ASSIGNMENT:
For the entries below, the expected answer is the line with "CN1 pin 1: SIG4 -> COM", the line with "SW2: button (SIG2, VDD) -> button (COM, SIG2)", and every line between them, exactly as written, and nothing more.
INPUT DATA: Begin
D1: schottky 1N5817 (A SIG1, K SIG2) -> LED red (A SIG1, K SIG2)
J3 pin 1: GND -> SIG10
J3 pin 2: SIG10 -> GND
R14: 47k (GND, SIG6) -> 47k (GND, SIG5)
INPUT DATA: End
INPUT DATA: Begin
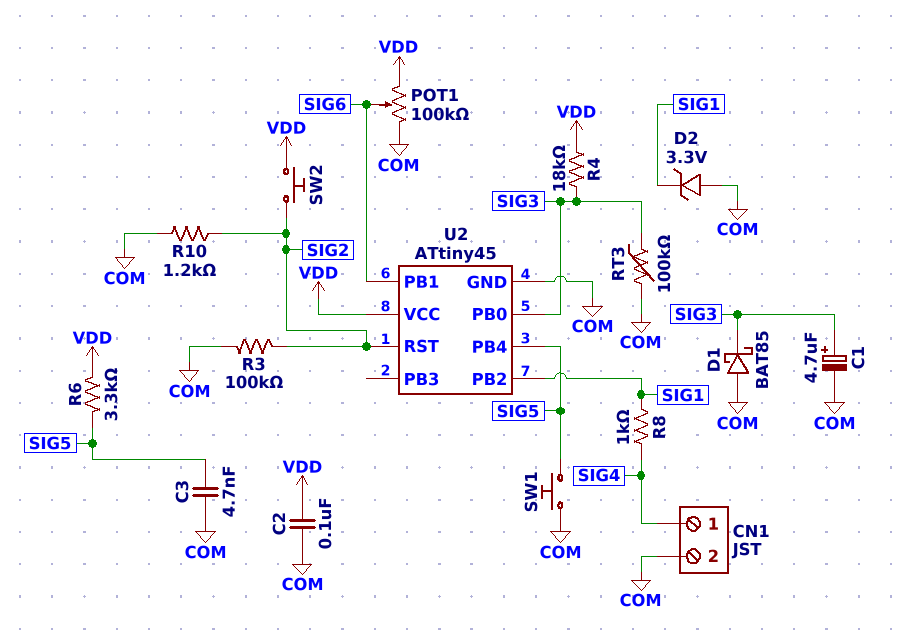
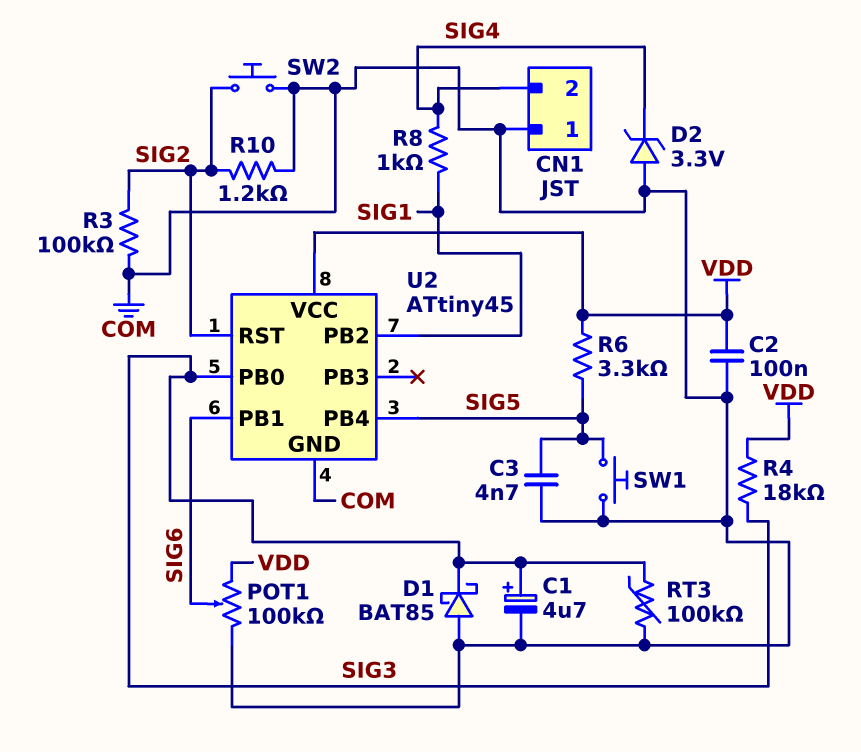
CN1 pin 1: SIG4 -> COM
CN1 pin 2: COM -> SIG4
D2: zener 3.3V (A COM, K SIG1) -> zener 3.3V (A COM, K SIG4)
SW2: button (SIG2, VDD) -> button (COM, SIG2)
INPUT DATA: End
EXERCISE RESULT:
CN1 pin 1: SIG4 -> COM
CN1 pin 2: COM -> SIG4
D2: zener 3.3V (A COM, K SIG1) -> zener 3.3V (A COM, K SIG4)
SW2: button (SIG2, VDD) -> button (COM, SIG2)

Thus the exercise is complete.